> **STATED TASK**: Copy the rows below word for word, from the first one through the row containing "gray triangle: rotated 35 degrees clockwise", including both.

Stored records
* * * * * * *
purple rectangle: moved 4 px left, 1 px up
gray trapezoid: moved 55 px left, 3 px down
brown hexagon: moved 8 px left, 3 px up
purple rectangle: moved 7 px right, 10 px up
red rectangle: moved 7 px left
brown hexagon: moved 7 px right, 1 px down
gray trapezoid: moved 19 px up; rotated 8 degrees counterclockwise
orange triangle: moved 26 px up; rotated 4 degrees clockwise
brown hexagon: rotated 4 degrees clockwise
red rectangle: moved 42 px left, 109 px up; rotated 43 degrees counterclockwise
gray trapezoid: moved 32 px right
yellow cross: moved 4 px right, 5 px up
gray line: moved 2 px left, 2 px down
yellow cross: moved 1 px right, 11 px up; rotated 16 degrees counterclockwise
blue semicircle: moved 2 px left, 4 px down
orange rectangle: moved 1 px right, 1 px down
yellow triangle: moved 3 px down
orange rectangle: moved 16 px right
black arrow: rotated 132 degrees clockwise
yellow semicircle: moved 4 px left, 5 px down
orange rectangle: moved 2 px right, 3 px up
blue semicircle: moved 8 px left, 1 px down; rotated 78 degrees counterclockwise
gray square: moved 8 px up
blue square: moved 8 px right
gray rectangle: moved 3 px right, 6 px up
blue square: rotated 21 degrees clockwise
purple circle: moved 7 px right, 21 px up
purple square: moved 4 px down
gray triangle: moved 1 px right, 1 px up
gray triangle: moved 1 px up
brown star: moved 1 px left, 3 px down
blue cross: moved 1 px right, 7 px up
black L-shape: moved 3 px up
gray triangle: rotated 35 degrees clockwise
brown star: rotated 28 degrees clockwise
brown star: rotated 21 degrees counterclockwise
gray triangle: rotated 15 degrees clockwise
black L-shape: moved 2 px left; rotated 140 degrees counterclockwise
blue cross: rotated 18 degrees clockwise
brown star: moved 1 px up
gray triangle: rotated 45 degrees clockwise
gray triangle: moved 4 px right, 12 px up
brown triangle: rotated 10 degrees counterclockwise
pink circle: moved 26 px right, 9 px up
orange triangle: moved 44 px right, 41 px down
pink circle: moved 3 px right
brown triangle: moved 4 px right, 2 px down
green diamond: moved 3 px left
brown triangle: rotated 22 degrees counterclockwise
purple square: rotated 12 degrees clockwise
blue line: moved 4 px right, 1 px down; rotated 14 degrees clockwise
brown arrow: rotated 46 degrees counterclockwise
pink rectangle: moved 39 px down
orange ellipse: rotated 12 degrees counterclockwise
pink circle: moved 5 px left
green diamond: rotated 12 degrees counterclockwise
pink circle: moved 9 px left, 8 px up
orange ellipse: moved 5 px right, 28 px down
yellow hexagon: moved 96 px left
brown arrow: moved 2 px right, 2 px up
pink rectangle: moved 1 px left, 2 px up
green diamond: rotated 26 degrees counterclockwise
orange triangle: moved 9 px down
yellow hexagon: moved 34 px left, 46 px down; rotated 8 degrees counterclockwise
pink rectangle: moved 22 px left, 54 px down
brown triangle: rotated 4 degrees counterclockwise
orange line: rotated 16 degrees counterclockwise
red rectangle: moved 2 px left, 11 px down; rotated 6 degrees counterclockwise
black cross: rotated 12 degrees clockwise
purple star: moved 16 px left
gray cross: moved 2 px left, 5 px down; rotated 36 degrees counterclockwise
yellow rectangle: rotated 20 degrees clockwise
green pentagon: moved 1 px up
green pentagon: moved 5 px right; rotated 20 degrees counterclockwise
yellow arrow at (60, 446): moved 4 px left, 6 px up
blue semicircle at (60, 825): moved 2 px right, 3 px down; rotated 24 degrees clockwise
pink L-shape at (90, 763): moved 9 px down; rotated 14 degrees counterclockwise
* * * * * * *
> **OUTPUT FOR THIS TASK**:
purple rectangle: moved 4 px left, 1 px up
gray trapezoid: moved 55 px left, 3 px down
brown hexagon: moved 8 px left, 3 px up
purple rectangle: moved 7 px right, 10 px up
red rectangle: moved 7 px left
brown hexagon: moved 7 px right, 1 px down
gray trapezoid: moved 19 px up; rotated 8 degrees counterclockwise
orange triangle: moved 26 px up; rotated 4 degrees clockwise
brown hexagon: rotated 4 degrees clockwise
red rectangle: moved 42 px left, 109 px up; rotated 43 degrees counterclockwise
gray trapezoid: moved 32 px right
yellow cross: moved 4 px right, 5 px up
gray line: moved 2 px left, 2 px down
yellow cross: moved 1 px right, 11 px up; rotated 16 degrees counterclockwise
blue semicircle: moved 2 px left, 4 px down
orange rectangle: moved 1 px right, 1 px down
yellow triangle: moved 3 px down
orange rectangle: moved 16 px right
black arrow: rotated 132 degrees clockwise
yellow semicircle: moved 4 px left, 5 px down
orange rectangle: moved 2 px right, 3 px up
blue semicircle: moved 8 px left, 1 px down; rotated 78 degrees counterclockwise
gray square: moved 8 px up
blue square: moved 8 px right
gray rectangle: moved 3 px right, 6 px up
blue square: rotated 21 degrees clockwise
purple circle: moved 7 px right, 21 px up
purple square: moved 4 px down
gray triangle: moved 1 px right, 1 px up
gray triangle: moved 1 px up
brown star: moved 1 px left, 3 px down
blue cross: moved 1 px right, 7 px up
black L-shape: moved 3 px up
gray triangle: rotated 35 degrees clockwise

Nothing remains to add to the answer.